**Work item:** Only the number is needed: the count of lines in the records with the word "slope".

**Exercise data:**
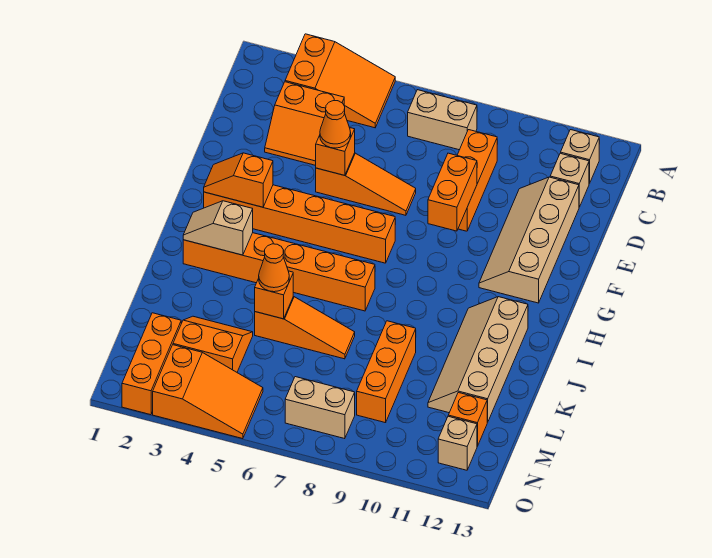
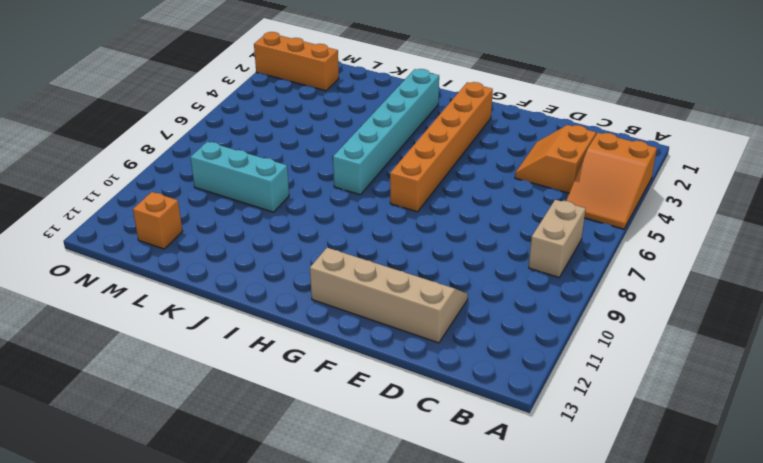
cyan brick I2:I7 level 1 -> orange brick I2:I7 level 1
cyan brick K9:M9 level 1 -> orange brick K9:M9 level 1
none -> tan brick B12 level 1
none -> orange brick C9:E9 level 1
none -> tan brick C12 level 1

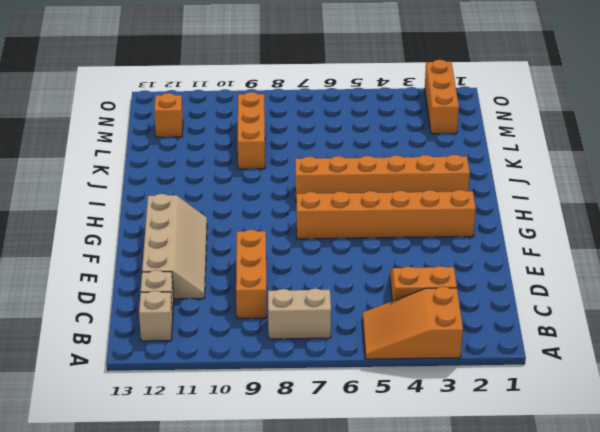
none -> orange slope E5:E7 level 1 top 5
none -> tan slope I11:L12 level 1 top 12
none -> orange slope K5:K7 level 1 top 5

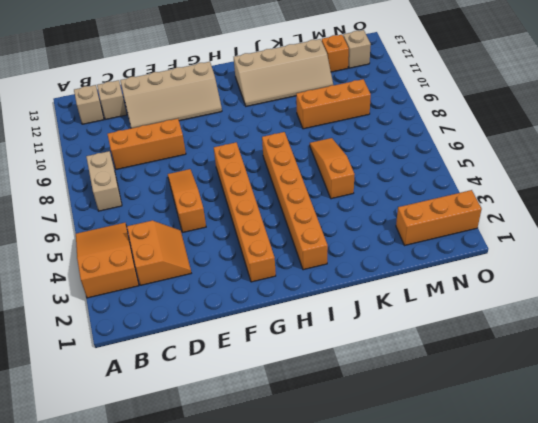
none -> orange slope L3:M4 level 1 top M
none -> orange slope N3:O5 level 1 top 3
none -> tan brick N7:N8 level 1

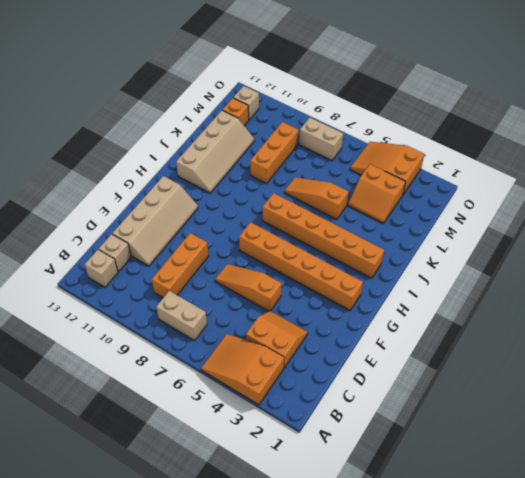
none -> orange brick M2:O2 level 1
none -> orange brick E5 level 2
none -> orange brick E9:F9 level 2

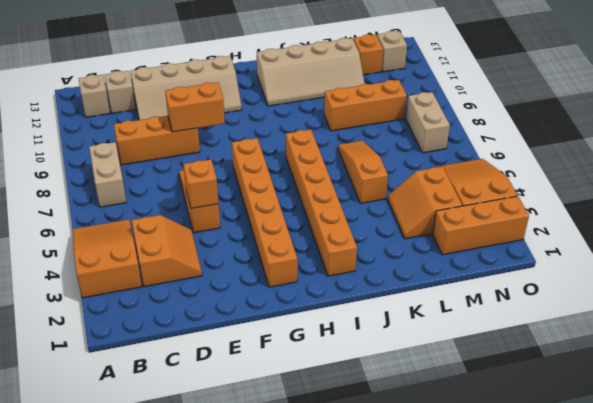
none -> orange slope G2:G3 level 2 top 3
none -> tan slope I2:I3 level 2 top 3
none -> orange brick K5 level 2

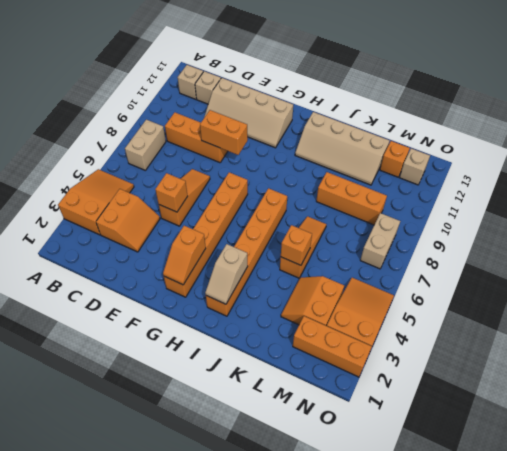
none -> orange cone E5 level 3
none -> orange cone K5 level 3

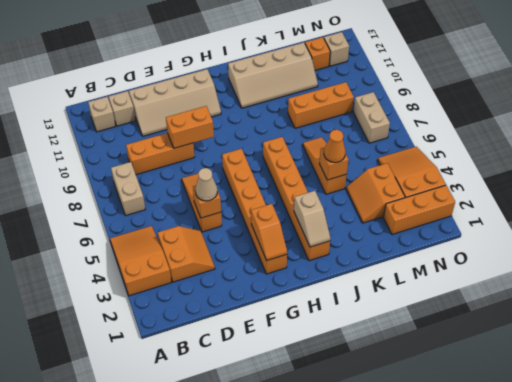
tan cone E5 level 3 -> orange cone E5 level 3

**Output:** 7